> Data for processing
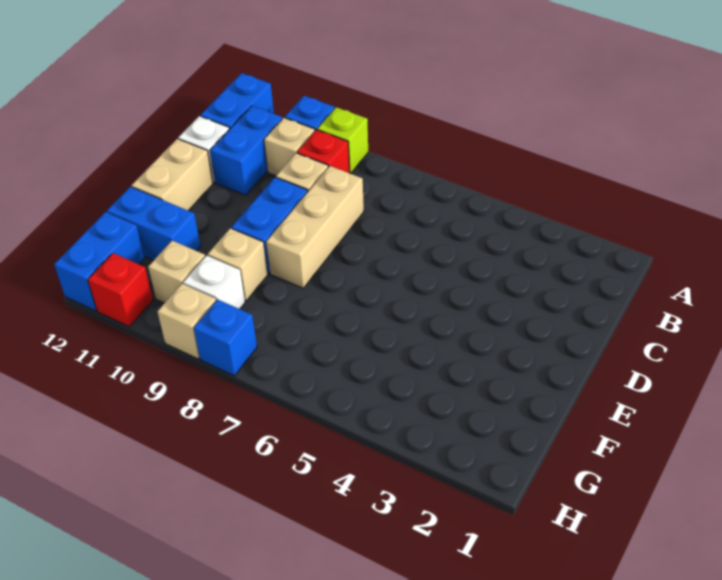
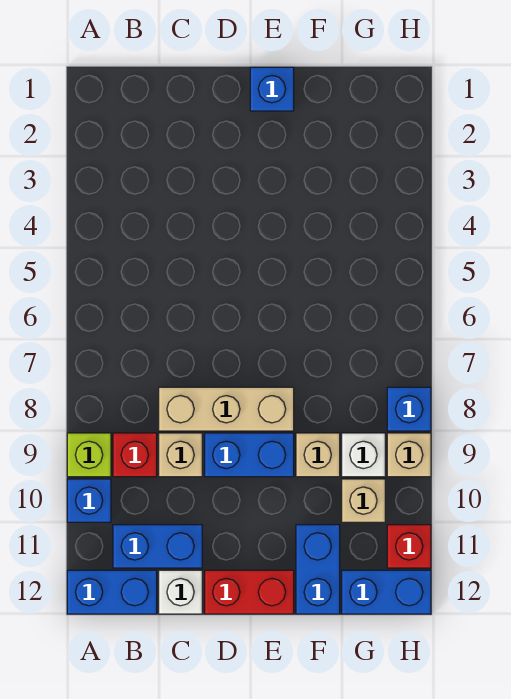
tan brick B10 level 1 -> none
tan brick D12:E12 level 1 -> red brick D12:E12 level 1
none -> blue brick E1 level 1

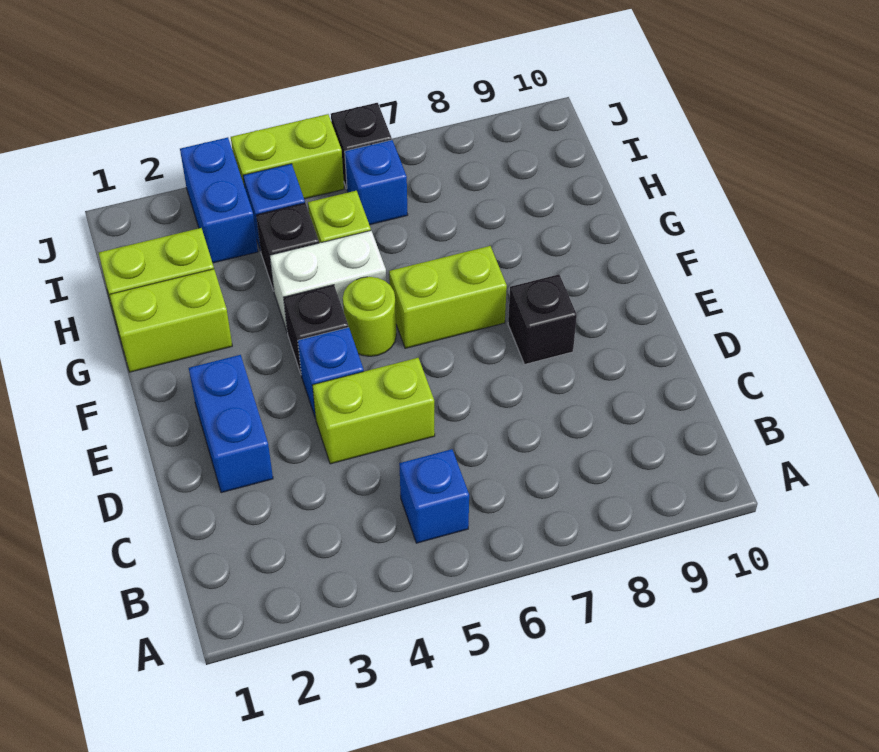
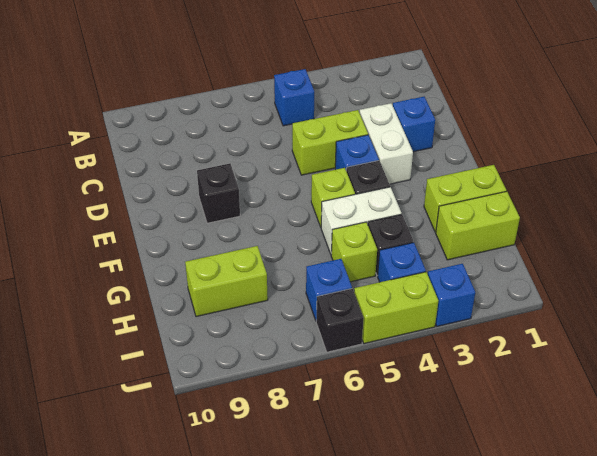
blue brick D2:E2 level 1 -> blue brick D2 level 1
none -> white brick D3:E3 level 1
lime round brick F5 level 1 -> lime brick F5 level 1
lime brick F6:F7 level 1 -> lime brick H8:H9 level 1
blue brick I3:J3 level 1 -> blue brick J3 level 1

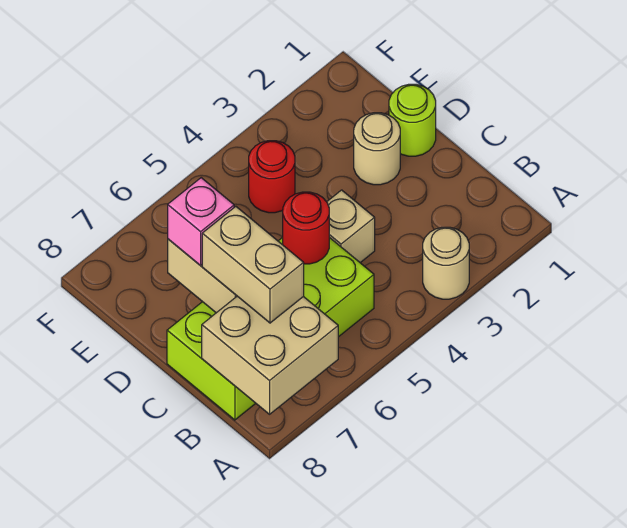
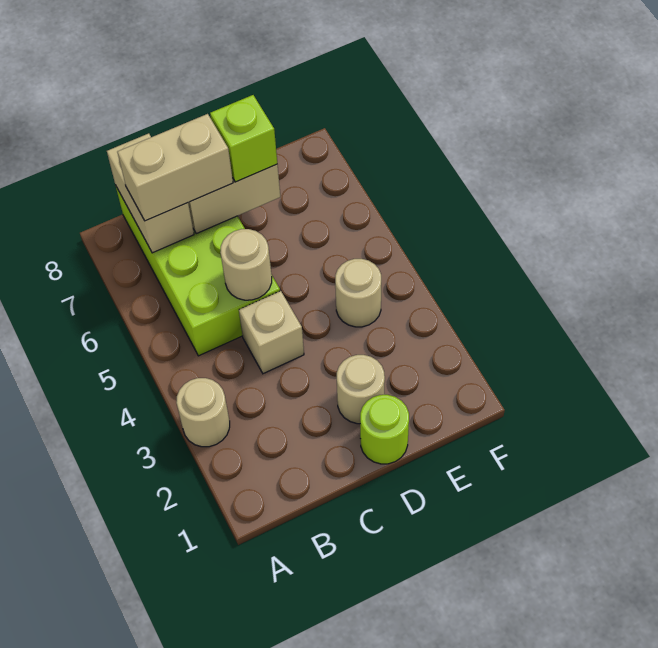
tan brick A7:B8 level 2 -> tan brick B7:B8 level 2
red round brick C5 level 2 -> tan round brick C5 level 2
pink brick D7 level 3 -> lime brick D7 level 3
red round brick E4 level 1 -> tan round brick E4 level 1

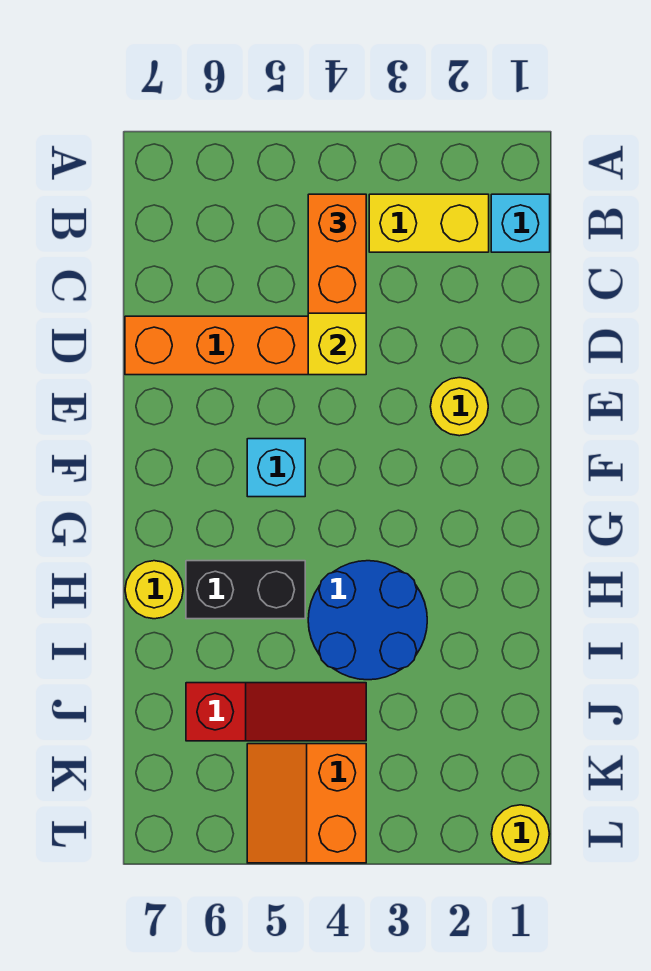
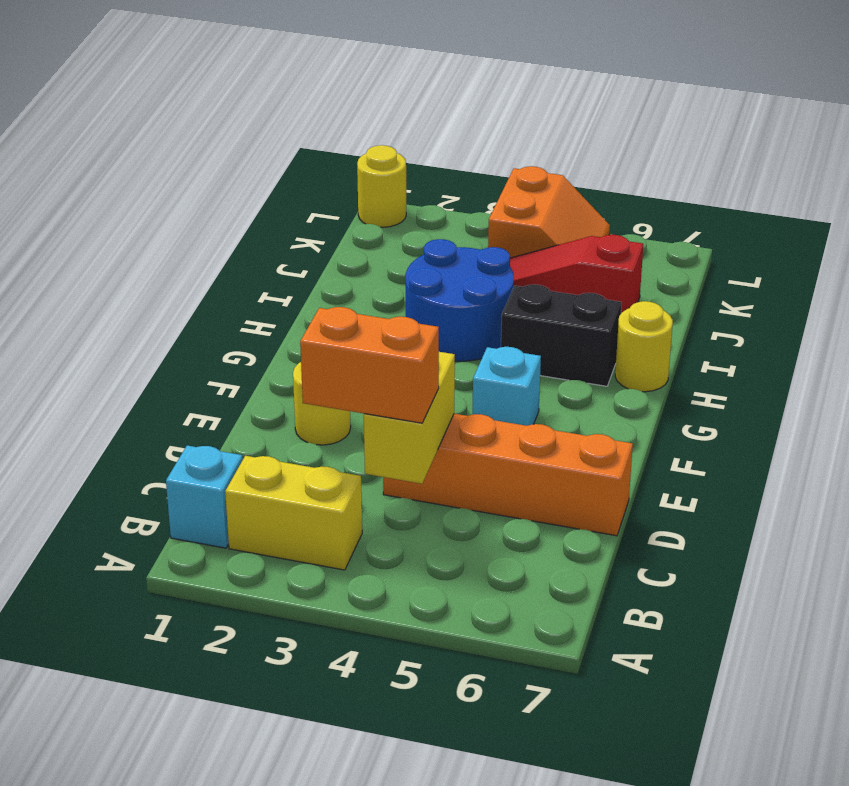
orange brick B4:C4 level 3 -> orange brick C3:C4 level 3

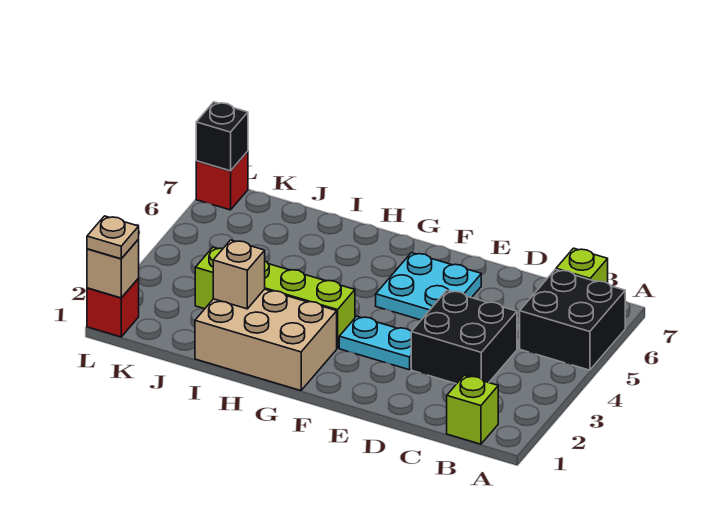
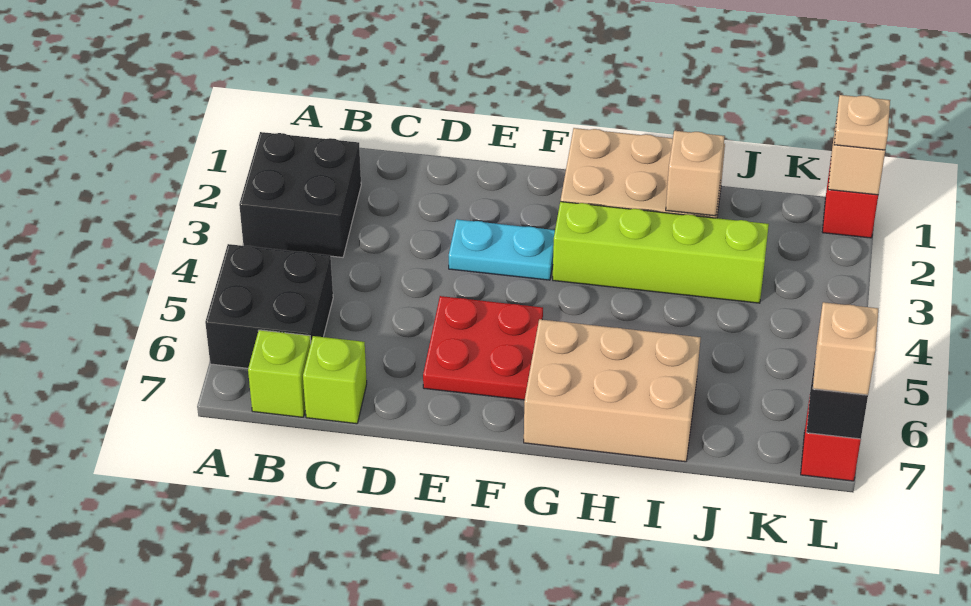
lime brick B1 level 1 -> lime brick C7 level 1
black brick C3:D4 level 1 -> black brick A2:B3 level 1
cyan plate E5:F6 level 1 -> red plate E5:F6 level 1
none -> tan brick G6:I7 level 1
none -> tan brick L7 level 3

> Exercise description
Reproduce the data above exactly, leaving each picture out.

> Solution to this task
tan brick B10 level 1 -> none
tan brick D12:E12 level 1 -> red brick D12:E12 level 1
none -> blue brick E1 level 1

blue brick D2:E2 level 1 -> blue brick D2 level 1
none -> white brick D3:E3 level 1
lime round brick F5 level 1 -> lime brick F5 level 1
lime brick F6:F7 level 1 -> lime brick H8:H9 level 1
blue brick I3:J3 level 1 -> blue brick J3 level 1

tan brick A7:B8 level 2 -> tan brick B7:B8 level 2
red round brick C5 level 2 -> tan round brick C5 level 2
pink brick D7 level 3 -> lime brick D7 level 3
red round brick E4 level 1 -> tan round brick E4 level 1

orange brick B4:C4 level 3 -> orange brick C3:C4 level 3

lime brick B1 level 1 -> lime brick C7 level 1
black brick C3:D4 level 1 -> black brick A2:B3 level 1
cyan plate E5:F6 level 1 -> red plate E5:F6 level 1
none -> tan brick G6:I7 level 1
none -> tan brick L7 level 3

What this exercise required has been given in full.